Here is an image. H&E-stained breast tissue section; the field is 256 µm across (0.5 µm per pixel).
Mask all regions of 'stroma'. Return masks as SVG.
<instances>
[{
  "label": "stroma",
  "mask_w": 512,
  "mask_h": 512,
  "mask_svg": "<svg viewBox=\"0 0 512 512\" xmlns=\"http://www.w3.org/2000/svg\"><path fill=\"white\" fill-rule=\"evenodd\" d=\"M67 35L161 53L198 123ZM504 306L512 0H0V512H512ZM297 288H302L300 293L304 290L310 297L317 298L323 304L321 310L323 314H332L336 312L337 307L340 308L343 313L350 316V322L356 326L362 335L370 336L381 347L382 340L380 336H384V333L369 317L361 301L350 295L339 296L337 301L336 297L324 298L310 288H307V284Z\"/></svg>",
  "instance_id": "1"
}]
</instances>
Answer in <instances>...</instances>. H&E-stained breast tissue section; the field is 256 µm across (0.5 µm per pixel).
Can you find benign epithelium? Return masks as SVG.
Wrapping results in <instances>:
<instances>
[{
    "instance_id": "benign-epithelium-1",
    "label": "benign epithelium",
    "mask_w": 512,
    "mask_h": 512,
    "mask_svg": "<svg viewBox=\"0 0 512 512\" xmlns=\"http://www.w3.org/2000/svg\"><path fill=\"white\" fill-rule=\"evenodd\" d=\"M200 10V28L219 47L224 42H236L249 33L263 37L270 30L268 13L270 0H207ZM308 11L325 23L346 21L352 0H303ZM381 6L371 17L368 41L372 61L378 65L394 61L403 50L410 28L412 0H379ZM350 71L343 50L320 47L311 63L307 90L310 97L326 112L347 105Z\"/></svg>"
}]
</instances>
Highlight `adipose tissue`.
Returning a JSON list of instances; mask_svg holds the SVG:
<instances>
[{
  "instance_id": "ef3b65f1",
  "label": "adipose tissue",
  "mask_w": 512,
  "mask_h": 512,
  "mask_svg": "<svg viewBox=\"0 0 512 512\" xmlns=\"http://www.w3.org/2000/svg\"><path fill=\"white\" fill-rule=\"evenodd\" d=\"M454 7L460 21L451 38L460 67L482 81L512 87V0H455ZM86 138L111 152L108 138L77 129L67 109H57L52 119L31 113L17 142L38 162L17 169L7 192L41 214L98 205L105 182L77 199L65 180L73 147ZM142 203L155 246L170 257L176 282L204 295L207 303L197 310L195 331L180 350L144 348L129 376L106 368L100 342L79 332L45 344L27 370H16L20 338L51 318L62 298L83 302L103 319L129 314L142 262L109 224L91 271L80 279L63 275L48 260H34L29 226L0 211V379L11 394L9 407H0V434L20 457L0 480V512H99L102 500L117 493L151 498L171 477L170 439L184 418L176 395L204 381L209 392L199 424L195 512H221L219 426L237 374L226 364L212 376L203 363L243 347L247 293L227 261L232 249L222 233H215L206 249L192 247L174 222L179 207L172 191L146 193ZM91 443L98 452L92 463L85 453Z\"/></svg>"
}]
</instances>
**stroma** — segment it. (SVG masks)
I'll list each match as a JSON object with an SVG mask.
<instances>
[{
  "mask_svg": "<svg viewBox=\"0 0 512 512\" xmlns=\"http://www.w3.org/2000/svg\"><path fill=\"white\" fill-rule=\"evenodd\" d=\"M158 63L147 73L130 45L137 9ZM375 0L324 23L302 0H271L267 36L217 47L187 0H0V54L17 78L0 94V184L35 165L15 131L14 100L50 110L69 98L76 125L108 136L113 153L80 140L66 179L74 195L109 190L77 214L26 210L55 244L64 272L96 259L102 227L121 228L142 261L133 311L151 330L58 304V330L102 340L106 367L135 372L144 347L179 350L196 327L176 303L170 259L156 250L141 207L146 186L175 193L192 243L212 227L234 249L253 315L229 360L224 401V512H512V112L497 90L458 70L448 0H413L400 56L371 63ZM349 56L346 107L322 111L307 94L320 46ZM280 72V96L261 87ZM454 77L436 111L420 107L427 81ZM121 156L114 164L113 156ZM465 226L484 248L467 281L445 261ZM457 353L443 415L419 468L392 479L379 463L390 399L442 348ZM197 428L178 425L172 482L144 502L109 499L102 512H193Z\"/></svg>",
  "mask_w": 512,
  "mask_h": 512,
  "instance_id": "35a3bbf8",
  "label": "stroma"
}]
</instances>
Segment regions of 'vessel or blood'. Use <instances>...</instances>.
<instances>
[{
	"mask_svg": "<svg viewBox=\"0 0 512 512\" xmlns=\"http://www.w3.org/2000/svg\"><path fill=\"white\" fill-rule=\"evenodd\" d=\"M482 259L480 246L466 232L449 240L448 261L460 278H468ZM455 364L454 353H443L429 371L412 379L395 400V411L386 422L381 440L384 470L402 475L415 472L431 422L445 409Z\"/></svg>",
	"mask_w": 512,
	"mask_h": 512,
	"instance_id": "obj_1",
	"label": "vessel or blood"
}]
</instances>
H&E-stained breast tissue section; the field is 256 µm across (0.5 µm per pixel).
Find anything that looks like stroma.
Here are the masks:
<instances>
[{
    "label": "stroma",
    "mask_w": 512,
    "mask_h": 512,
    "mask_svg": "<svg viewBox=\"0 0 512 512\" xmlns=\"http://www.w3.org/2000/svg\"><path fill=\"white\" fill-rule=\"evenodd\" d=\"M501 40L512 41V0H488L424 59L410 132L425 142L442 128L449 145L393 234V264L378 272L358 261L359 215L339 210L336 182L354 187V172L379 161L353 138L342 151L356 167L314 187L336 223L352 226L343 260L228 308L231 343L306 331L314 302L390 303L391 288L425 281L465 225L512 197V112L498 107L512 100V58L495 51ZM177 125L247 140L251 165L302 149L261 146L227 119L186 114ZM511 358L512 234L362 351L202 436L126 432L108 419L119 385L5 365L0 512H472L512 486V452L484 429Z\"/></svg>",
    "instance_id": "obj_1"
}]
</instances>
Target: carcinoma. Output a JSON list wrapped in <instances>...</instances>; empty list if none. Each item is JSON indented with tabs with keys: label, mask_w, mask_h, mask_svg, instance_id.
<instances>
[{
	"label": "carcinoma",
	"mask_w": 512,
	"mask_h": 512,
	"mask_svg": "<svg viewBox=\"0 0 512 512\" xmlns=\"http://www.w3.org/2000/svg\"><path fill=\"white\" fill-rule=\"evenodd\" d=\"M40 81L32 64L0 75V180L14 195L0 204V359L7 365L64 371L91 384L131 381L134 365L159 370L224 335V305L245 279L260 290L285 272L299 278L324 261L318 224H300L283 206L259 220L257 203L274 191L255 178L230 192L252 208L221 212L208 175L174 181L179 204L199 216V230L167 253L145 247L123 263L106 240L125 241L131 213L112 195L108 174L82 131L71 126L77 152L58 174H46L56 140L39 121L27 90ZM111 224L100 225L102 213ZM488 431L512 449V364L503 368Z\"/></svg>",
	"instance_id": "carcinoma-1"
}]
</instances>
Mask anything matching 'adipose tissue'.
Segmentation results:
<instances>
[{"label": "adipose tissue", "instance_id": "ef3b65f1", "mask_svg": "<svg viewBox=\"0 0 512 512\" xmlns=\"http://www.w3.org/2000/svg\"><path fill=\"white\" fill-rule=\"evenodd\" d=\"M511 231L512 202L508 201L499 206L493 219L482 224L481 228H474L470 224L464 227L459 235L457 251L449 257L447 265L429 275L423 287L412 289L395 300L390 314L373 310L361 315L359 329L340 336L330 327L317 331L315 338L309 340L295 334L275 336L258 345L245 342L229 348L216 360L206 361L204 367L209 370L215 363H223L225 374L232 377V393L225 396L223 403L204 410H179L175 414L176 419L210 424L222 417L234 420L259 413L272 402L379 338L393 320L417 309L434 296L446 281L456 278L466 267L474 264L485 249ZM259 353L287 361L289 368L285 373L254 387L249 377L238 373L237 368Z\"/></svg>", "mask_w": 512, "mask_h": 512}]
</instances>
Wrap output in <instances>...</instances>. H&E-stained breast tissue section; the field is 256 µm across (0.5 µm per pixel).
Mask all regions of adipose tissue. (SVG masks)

•••••

**GIVEN EXERCISE:** Look through the entries and return every line where "breast" appears.

**THE OUTPUT:**
Here is an image. H&E-stained breast tissue section; the field is 256 µm across (0.5 µm per pixel).
Answer in <instances>...</instances>. H&E-stained breast tissue section; the field is 256 µm across (0.5 µm per pixel).
H&E-stained breast tissue section; the field is 256 µm across (0.5 µm per pixel).
Wrap output in <instances>...</instances>. H&E-stained breast tissue section; the field is 256 µm across (0.5 µm per pixel).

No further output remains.